__PROBLEM REQUIREMENTS__.
Copy out precisely the line that holds "move | grey_bulagik" and all the lines following it in the data, up to and including the last one, and no others.

(Records from a collection)
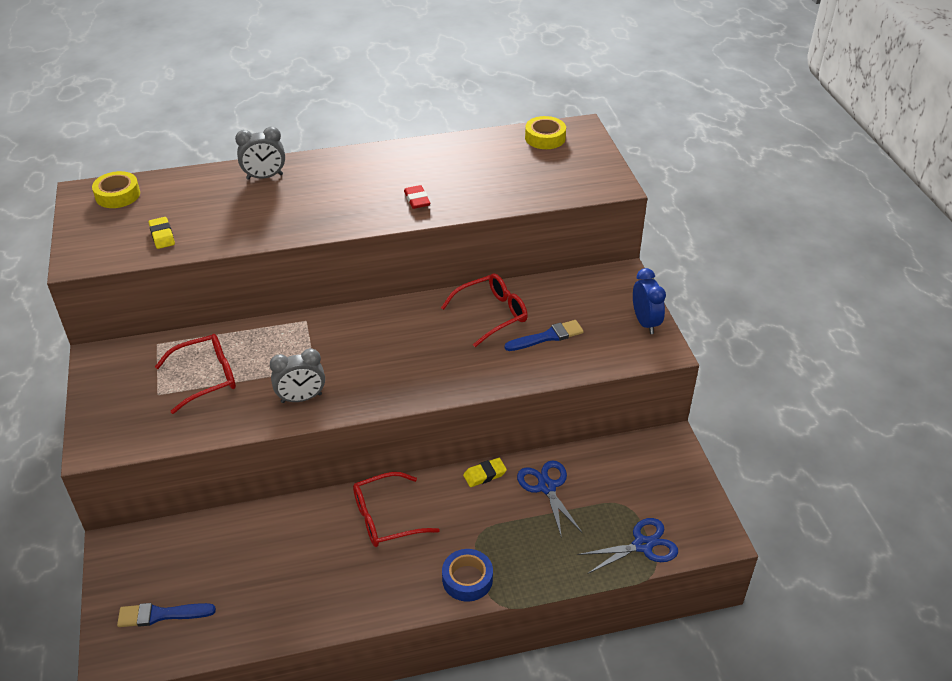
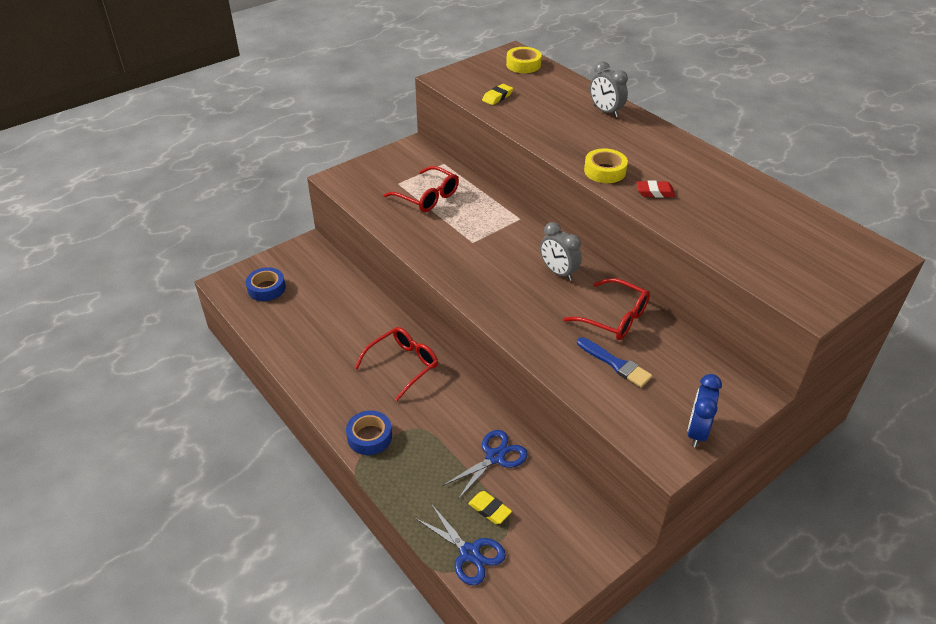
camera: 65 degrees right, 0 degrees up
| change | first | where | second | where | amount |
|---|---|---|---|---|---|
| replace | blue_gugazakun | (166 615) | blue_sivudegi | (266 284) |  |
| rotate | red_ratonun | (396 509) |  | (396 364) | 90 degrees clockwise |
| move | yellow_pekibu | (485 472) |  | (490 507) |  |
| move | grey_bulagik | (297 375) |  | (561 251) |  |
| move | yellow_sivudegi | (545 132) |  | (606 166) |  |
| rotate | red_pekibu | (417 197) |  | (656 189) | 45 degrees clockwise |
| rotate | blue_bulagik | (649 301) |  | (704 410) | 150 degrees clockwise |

__WRITTEN SOLUTION__.
| move | grey_bulagik | (297 375) |  | (561 251) |  |
| move | yellow_sivudegi | (545 132) |  | (606 166) |  |
| rotate | red_pekibu | (417 197) |  | (656 189) | 45 degrees clockwise |
| rotate | blue_bulagik | (649 301) |  | (704 410) | 150 degrees clockwise |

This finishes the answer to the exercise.